WHAT YOU ARE ASKED TO DO
Return the data below exactly, but only from the line containing "camera: 100 degrees right, 5 degrees down" through the line containing "(206, 354) = (263, 91): orange", with both of those lines included.

SOURCE DATA
* * * *
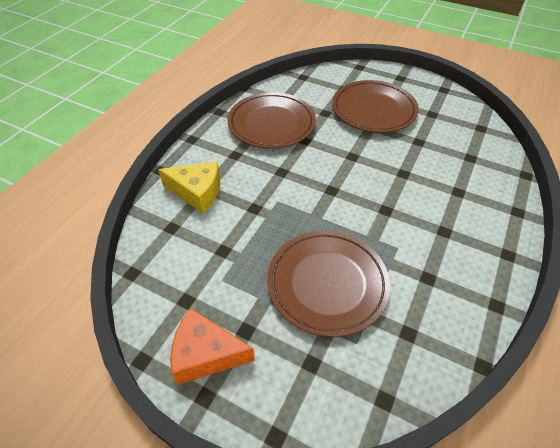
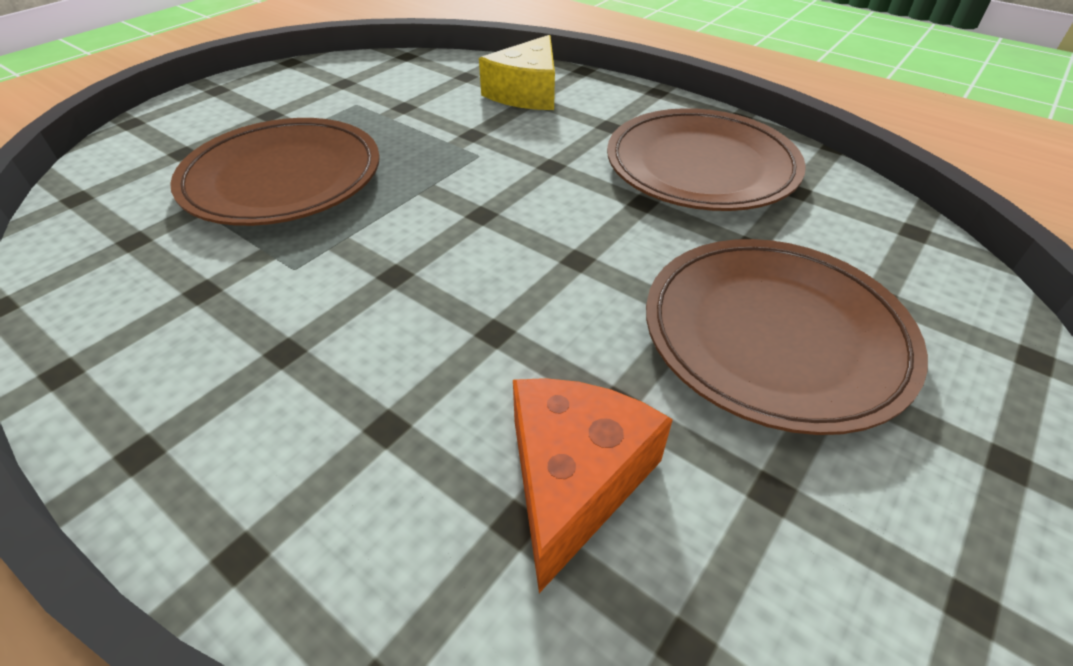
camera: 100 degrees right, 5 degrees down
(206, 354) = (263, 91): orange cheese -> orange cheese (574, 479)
* * * *
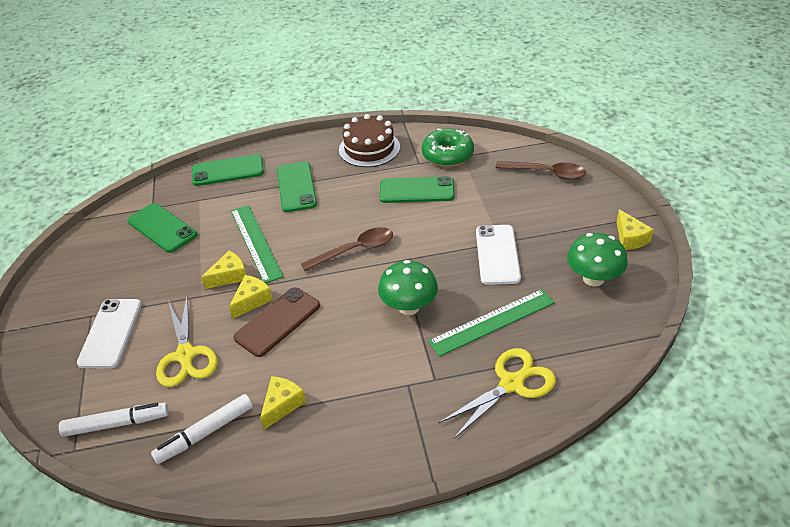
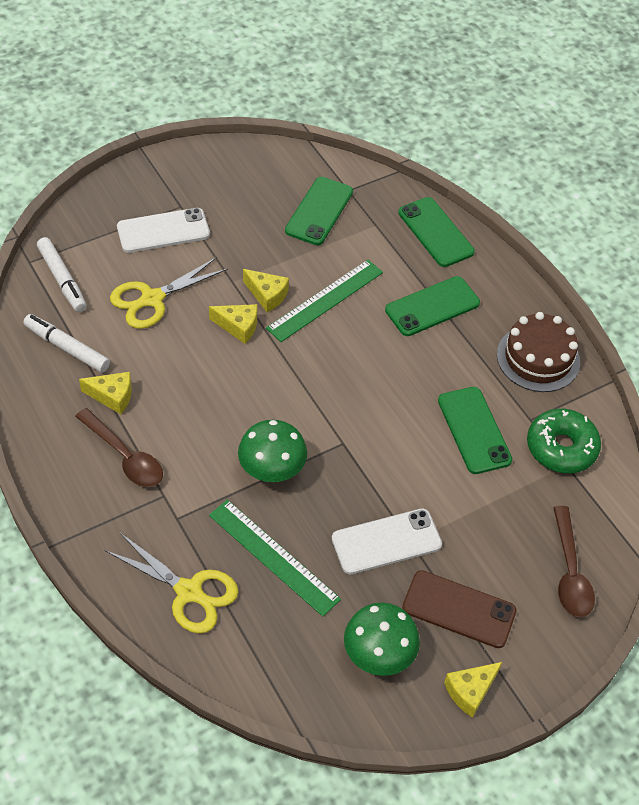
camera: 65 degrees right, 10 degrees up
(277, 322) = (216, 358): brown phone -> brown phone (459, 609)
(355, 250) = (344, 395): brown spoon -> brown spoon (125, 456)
* * * *
FINISHED TASK
camera: 100 degrees right, 5 degrees down
(206, 354) = (263, 91): orange cheese -> orange cheese (574, 479)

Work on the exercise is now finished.